GIVEN REQUEST:
Present each line of the entries below that holds the word "vessel".

# START OF EXCERPTED RECORDS

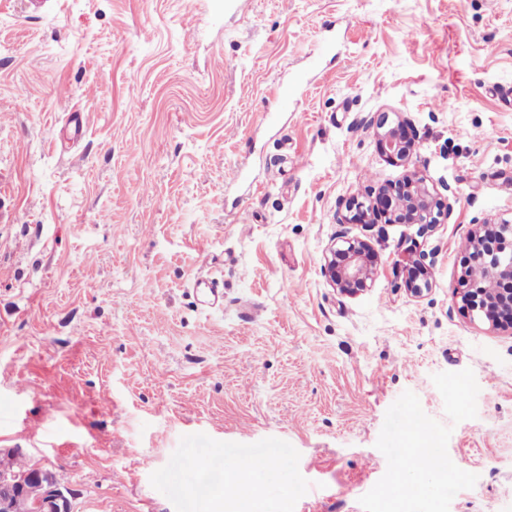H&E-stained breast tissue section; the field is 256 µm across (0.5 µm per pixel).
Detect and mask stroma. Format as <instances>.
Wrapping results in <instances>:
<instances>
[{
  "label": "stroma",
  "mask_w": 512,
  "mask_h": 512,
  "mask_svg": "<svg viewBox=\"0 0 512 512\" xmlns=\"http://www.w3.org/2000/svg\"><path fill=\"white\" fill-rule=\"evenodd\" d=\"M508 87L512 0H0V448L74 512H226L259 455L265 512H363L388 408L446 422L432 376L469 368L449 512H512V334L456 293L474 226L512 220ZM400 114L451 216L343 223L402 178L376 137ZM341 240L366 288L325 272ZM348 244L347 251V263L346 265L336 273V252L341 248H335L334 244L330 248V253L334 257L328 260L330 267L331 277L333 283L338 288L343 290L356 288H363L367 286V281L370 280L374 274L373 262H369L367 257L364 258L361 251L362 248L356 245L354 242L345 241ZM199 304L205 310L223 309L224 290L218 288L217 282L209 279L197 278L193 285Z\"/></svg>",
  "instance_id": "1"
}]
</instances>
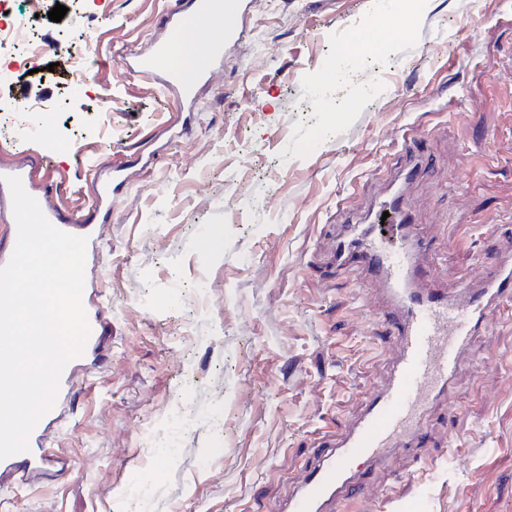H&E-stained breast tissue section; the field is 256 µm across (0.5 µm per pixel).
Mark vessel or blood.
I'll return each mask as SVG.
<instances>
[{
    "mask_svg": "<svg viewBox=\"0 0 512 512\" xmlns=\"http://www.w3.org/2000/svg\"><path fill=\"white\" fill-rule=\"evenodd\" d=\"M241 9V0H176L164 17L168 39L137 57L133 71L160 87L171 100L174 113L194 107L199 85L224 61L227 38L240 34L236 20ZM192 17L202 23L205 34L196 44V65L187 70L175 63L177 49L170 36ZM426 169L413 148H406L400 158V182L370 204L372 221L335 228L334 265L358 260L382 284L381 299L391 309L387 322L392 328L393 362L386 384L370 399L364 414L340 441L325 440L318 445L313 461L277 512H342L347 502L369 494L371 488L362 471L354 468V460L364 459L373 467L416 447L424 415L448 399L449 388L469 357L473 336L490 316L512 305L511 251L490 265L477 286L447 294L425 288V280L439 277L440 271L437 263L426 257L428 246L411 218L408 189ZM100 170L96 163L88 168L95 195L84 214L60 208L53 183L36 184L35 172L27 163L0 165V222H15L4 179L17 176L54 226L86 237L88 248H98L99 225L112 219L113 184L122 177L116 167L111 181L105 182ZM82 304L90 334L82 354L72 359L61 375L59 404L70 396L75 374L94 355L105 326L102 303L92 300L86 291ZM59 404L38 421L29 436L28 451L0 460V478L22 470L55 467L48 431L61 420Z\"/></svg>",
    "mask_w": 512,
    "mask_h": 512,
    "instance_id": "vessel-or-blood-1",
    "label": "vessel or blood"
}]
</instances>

# END OF EXCERPTED RECORDS

EXERCISE ANSWER:
Mark vessel or blood.
    "instance_id": "vessel-or-blood-1",
    "label": "vessel or blood"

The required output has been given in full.